[Colored object listings]
====

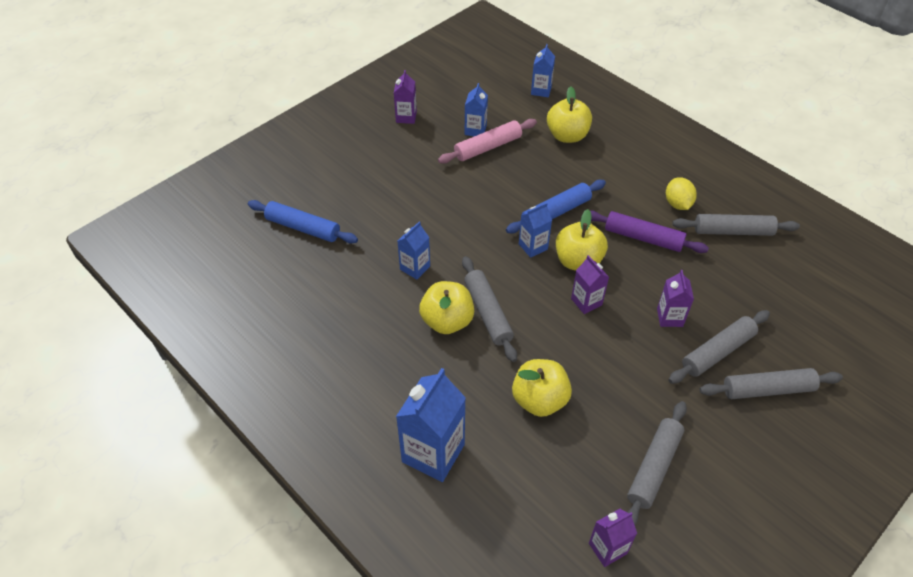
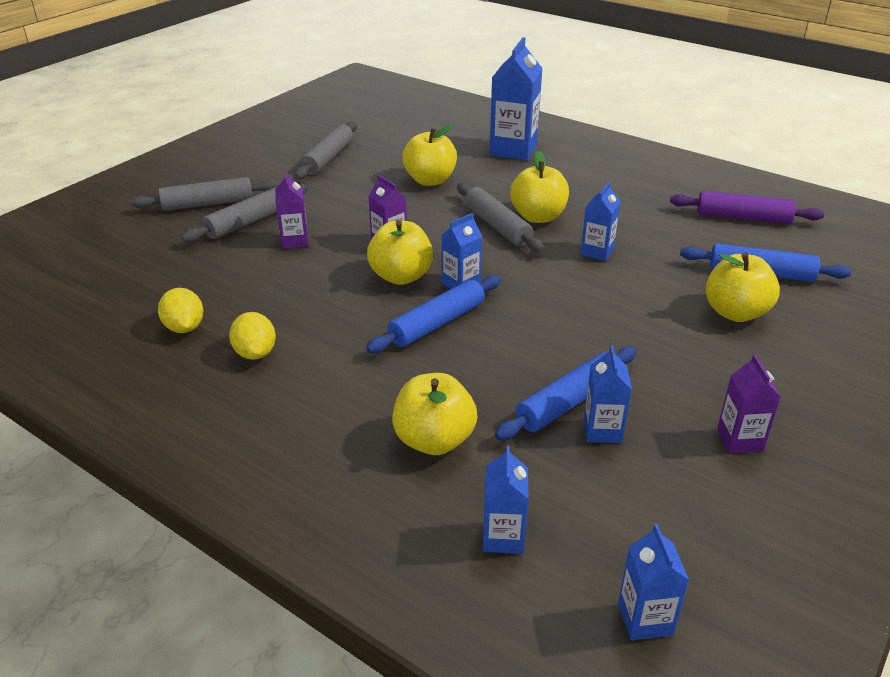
camera: 170 degrees right, 15 degrees down
(348, 195) = (735, 312): none -> yellow apple
(488, 147) = (568, 403): pink rolling pin -> blue rolling pin
(491, 58) = (645, 619): none -> blue carton
(607, 548) = (368, 127): purple carton -> none
(643, 238) = (314, 307): purple rolling pin -> purple rolling pin (743, 217)
(733, 231) = (184, 327): grey rolling pin -> yellow lemon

====

● **TRY IT**
Whenever a line above includes "blue", copy it in full.

● **ANSWER BOX**
(488, 147) = (568, 403): pink rolling pin -> blue rolling pin
(491, 58) = (645, 619): none -> blue carton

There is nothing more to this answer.